(ACTIVITY) Take the data below and copy exactly the lines starting at the one with "(513, 422) = (313, 296): turquoise" and finishing at the one with "(311, 351) = (238, 473): orange", both included.

####################

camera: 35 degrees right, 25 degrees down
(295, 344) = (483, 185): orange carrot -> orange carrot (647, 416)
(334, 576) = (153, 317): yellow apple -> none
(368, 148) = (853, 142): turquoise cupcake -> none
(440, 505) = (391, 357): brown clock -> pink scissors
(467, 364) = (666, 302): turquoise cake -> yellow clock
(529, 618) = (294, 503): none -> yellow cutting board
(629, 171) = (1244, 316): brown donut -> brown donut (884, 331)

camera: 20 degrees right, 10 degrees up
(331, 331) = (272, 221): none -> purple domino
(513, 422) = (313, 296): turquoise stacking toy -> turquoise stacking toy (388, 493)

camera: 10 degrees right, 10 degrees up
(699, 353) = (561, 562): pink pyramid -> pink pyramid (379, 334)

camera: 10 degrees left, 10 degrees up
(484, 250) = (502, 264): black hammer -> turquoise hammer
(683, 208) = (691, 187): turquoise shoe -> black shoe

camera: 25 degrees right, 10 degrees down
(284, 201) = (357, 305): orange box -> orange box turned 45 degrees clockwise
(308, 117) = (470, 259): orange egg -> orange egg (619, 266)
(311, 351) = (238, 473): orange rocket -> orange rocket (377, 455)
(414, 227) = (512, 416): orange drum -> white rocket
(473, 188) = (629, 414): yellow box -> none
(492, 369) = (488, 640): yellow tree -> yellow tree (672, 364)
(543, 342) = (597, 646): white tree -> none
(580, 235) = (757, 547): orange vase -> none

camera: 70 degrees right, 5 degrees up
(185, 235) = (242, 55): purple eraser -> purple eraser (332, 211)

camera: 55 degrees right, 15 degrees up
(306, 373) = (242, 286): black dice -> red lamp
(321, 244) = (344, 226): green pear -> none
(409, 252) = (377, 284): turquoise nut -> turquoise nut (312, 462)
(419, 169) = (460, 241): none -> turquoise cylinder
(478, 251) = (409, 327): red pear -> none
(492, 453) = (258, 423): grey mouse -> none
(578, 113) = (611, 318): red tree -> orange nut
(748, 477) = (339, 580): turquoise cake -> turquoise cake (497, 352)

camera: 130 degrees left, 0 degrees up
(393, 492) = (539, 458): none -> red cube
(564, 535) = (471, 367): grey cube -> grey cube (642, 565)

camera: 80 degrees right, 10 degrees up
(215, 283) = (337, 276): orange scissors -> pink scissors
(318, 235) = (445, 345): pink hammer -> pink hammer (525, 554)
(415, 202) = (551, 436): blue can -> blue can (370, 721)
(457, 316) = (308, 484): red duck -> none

####################

(FINISHED TASK)
(513, 422) = (313, 296): turquoise stacking toy -> turquoise stacking toy (388, 493)

camera: 10 degrees right, 10 degrees up
(699, 353) = (561, 562): pink pyramid -> pink pyramid (379, 334)

camera: 10 degrees left, 10 degrees up
(484, 250) = (502, 264): black hammer -> turquoise hammer
(683, 208) = (691, 187): turquoise shoe -> black shoe

camera: 25 degrees right, 10 degrees down
(284, 201) = (357, 305): orange box -> orange box turned 45 degrees clockwise
(308, 117) = (470, 259): orange egg -> orange egg (619, 266)
(311, 351) = (238, 473): orange rocket -> orange rocket (377, 455)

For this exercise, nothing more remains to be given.